[Aim]
Reproduce each of the following lines without any change.

— START OF Record set —

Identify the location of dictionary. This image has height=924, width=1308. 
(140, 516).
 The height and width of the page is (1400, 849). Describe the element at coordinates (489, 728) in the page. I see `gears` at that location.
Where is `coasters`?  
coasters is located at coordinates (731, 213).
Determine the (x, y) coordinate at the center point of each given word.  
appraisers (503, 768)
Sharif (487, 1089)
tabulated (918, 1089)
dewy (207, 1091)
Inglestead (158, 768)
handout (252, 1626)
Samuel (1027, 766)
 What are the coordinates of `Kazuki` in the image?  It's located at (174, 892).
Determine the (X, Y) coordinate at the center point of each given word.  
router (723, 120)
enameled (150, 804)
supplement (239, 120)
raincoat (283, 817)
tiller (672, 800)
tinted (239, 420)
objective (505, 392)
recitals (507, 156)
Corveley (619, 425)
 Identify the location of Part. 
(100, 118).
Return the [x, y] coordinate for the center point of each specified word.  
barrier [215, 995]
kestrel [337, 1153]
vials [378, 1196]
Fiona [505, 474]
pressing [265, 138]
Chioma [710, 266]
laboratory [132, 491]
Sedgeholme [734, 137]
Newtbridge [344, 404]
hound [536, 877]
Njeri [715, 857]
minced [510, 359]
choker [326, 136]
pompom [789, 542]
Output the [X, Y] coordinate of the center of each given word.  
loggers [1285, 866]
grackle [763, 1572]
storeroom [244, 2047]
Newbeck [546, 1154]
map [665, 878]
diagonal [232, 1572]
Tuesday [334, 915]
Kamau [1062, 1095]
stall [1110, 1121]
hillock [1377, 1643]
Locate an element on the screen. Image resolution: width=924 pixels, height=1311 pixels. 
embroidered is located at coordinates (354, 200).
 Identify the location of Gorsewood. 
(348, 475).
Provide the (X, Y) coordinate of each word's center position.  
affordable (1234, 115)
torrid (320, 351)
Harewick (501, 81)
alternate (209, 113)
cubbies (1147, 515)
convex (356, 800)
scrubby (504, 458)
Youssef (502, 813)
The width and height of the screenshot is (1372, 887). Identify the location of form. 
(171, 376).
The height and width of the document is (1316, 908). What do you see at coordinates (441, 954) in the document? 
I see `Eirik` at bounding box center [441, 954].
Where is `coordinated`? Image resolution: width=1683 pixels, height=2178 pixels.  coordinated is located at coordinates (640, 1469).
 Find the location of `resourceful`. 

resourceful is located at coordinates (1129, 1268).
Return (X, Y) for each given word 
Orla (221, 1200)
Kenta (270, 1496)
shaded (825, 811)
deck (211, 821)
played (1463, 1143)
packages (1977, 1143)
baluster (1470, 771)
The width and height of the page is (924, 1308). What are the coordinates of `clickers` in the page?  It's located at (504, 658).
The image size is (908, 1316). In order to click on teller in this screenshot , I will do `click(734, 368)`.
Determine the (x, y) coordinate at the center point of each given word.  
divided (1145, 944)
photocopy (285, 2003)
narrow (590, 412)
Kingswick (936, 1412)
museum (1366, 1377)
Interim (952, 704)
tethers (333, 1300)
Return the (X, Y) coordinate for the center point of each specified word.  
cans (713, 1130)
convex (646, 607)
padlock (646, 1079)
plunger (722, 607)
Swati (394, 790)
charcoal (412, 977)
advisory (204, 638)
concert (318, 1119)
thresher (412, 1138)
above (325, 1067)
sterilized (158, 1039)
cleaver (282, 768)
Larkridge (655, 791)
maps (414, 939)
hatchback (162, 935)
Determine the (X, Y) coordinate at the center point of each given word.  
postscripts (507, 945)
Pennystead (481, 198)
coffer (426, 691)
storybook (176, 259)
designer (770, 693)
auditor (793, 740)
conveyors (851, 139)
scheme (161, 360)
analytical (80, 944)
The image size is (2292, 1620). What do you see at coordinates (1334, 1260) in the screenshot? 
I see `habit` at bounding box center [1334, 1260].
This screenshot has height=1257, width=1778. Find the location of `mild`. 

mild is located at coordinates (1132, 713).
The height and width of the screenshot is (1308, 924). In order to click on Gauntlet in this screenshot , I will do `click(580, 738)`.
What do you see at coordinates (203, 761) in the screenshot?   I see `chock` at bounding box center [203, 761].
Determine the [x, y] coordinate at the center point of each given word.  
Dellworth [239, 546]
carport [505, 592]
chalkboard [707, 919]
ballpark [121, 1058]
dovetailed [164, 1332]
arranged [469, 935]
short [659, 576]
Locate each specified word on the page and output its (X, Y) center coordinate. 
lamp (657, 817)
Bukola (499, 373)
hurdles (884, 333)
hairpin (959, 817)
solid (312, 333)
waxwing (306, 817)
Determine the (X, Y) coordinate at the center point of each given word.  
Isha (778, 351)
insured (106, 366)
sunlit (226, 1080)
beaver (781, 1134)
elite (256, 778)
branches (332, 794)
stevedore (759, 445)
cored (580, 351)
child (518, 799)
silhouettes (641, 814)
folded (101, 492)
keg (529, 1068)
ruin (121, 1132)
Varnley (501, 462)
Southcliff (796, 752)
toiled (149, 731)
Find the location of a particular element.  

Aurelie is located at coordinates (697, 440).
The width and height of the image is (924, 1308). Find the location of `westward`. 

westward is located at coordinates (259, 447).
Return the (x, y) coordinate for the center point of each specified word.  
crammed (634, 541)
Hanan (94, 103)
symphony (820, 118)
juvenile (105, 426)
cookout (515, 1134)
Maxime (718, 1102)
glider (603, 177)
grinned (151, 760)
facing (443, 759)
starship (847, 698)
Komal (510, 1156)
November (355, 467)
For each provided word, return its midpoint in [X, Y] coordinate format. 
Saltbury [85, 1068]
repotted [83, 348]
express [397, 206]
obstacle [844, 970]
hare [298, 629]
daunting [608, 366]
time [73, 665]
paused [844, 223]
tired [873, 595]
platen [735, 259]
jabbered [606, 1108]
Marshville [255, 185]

— END OF Record set —

[Reply]
Identify the location of dictionary. This image has height=924, width=1308. 
(140, 516).
 The height and width of the page is (1400, 849). Describe the element at coordinates (489, 728) in the page. I see `gears` at that location.
Where is `coasters`?  
coasters is located at coordinates (731, 213).
Determine the (x, y) coordinate at the center point of each given word.  
appraisers (503, 768)
Sharif (487, 1089)
tabulated (918, 1089)
dewy (207, 1091)
Inglestead (158, 768)
handout (252, 1626)
Samuel (1027, 766)
 What are the coordinates of `Kazuki` in the image?  It's located at (174, 892).
Determine the (X, Y) coordinate at the center point of each given word.  
router (723, 120)
enameled (150, 804)
supplement (239, 120)
raincoat (283, 817)
tiller (672, 800)
tinted (239, 420)
objective (505, 392)
recitals (507, 156)
Corveley (619, 425)
 Identify the location of Part. 
(100, 118).
Return the [x, y] coordinate for the center point of each specified word.  
barrier [215, 995]
kestrel [337, 1153]
vials [378, 1196]
Fiona [505, 474]
pressing [265, 138]
Chioma [710, 266]
laboratory [132, 491]
Sedgeholme [734, 137]
Newtbridge [344, 404]
hound [536, 877]
Njeri [715, 857]
minced [510, 359]
choker [326, 136]
pompom [789, 542]
Output the [X, Y] coordinate of the center of each given word.  
loggers [1285, 866]
grackle [763, 1572]
storeroom [244, 2047]
Newbeck [546, 1154]
map [665, 878]
diagonal [232, 1572]
Tuesday [334, 915]
Kamau [1062, 1095]
stall [1110, 1121]
hillock [1377, 1643]
Locate an element on the screen. Image resolution: width=924 pixels, height=1311 pixels. 
embroidered is located at coordinates (354, 200).
 Identify the location of Gorsewood. 
(348, 475).
Provide the (X, Y) coordinate of each word's center position.  
affordable (1234, 115)
torrid (320, 351)
Harewick (501, 81)
alternate (209, 113)
cubbies (1147, 515)
convex (356, 800)
scrubby (504, 458)
Youssef (502, 813)
The width and height of the screenshot is (1372, 887). Identify the location of form. 
(171, 376).
The height and width of the document is (1316, 908). What do you see at coordinates (441, 954) in the document? 
I see `Eirik` at bounding box center [441, 954].
Where is `coordinated`? Image resolution: width=1683 pixels, height=2178 pixels.  coordinated is located at coordinates (640, 1469).
 Find the location of `resourceful`. 

resourceful is located at coordinates (1129, 1268).
Return (X, Y) for each given word 
Orla (221, 1200)
Kenta (270, 1496)
shaded (825, 811)
deck (211, 821)
played (1463, 1143)
packages (1977, 1143)
baluster (1470, 771)
The width and height of the page is (924, 1308). What are the coordinates of `clickers` in the page?  It's located at (504, 658).
The image size is (908, 1316). In order to click on teller in this screenshot , I will do `click(734, 368)`.
Determine the (x, y) coordinate at the center point of each given word.  
divided (1145, 944)
photocopy (285, 2003)
narrow (590, 412)
Kingswick (936, 1412)
museum (1366, 1377)
Interim (952, 704)
tethers (333, 1300)
Return the (X, Y) coordinate for the center point of each specified word.  
cans (713, 1130)
convex (646, 607)
padlock (646, 1079)
plunger (722, 607)
Swati (394, 790)
charcoal (412, 977)
advisory (204, 638)
concert (318, 1119)
thresher (412, 1138)
above (325, 1067)
sterilized (158, 1039)
cleaver (282, 768)
Larkridge (655, 791)
maps (414, 939)
hatchback (162, 935)
Determine the (X, Y) coordinate at the center point of each given word.  
postscripts (507, 945)
Pennystead (481, 198)
coffer (426, 691)
storybook (176, 259)
designer (770, 693)
auditor (793, 740)
conveyors (851, 139)
scheme (161, 360)
analytical (80, 944)
The image size is (2292, 1620). What do you see at coordinates (1334, 1260) in the screenshot? 
I see `habit` at bounding box center [1334, 1260].
This screenshot has height=1257, width=1778. Find the location of `mild`. 

mild is located at coordinates (1132, 713).
The height and width of the screenshot is (1308, 924). In order to click on Gauntlet in this screenshot , I will do `click(580, 738)`.
What do you see at coordinates (203, 761) in the screenshot?   I see `chock` at bounding box center [203, 761].
Determine the [x, y] coordinate at the center point of each given word.  
Dellworth [239, 546]
carport [505, 592]
chalkboard [707, 919]
ballpark [121, 1058]
dovetailed [164, 1332]
arranged [469, 935]
short [659, 576]
Locate each specified word on the page and output its (X, Y) center coordinate. 
lamp (657, 817)
Bukola (499, 373)
hurdles (884, 333)
hairpin (959, 817)
solid (312, 333)
waxwing (306, 817)
Determine the (X, Y) coordinate at the center point of each given word.  
Isha (778, 351)
insured (106, 366)
sunlit (226, 1080)
beaver (781, 1134)
elite (256, 778)
branches (332, 794)
stevedore (759, 445)
cored (580, 351)
child (518, 799)
silhouettes (641, 814)
folded (101, 492)
keg (529, 1068)
ruin (121, 1132)
Varnley (501, 462)
Southcliff (796, 752)
toiled (149, 731)
Find the location of a particular element.  

Aurelie is located at coordinates (697, 440).
The width and height of the image is (924, 1308). Find the location of `westward`. 

westward is located at coordinates (259, 447).
Return the (x, y) coordinate for the center point of each specified word.  
crammed (634, 541)
Hanan (94, 103)
symphony (820, 118)
juvenile (105, 426)
cookout (515, 1134)
Maxime (718, 1102)
glider (603, 177)
grinned (151, 760)
facing (443, 759)
starship (847, 698)
Komal (510, 1156)
November (355, 467)
For each provided word, return its midpoint in [X, Y] coordinate format. 
Saltbury [85, 1068]
repotted [83, 348]
express [397, 206]
obstacle [844, 970]
hare [298, 629]
daunting [608, 366]
time [73, 665]
paused [844, 223]
tired [873, 595]
platen [735, 259]
jabbered [606, 1108]
Marshville [255, 185]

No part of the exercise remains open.